**Prompt**
Look through the listing below and report how many lines contain "none", as a bare number.

**Information supplied**
------

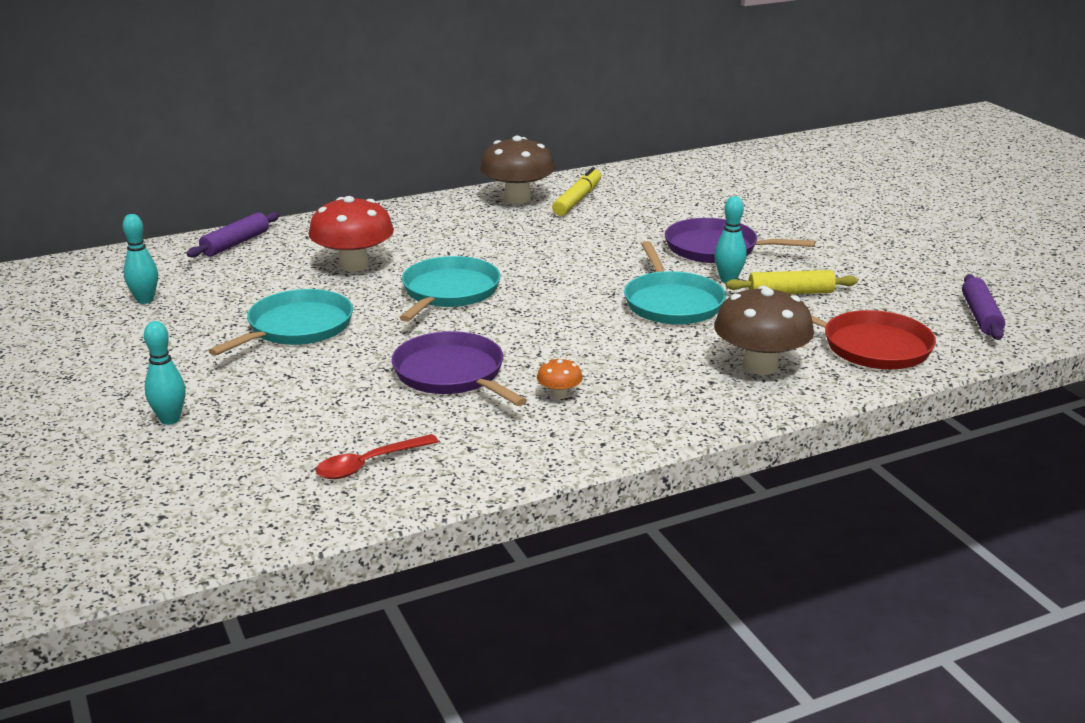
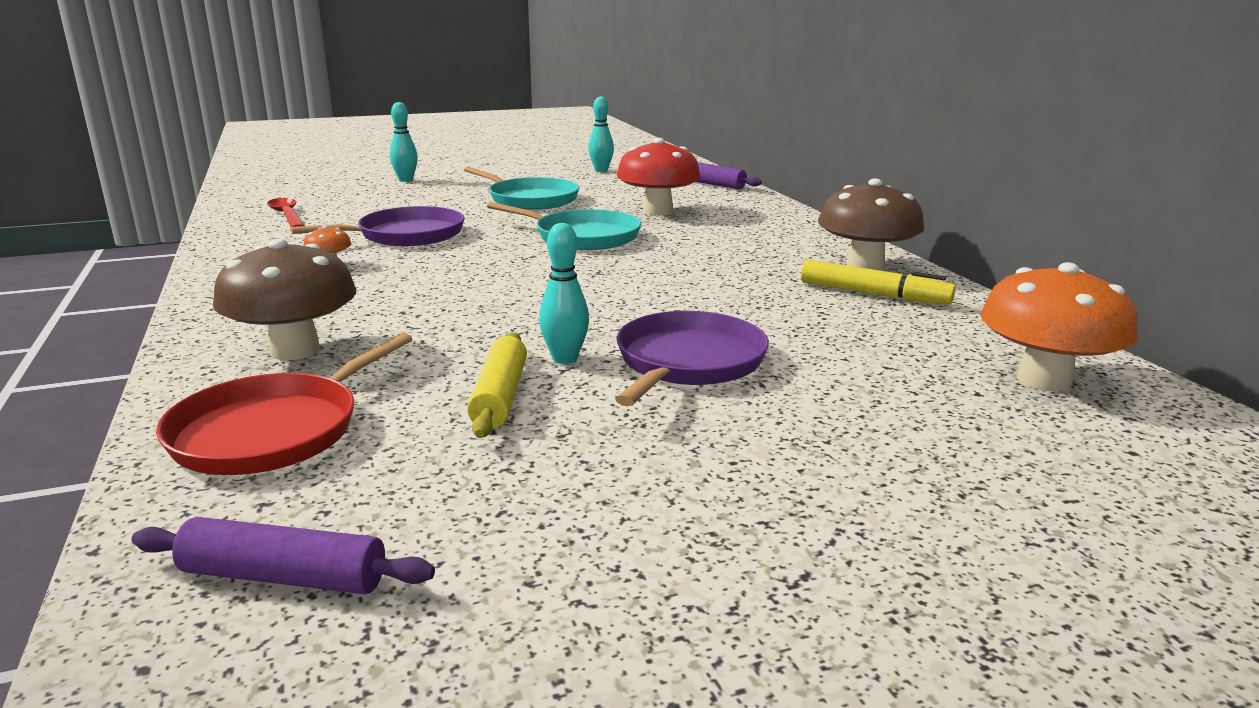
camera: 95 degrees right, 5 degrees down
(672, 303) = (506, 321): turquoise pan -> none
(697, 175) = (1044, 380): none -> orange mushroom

------

**Answer below**
2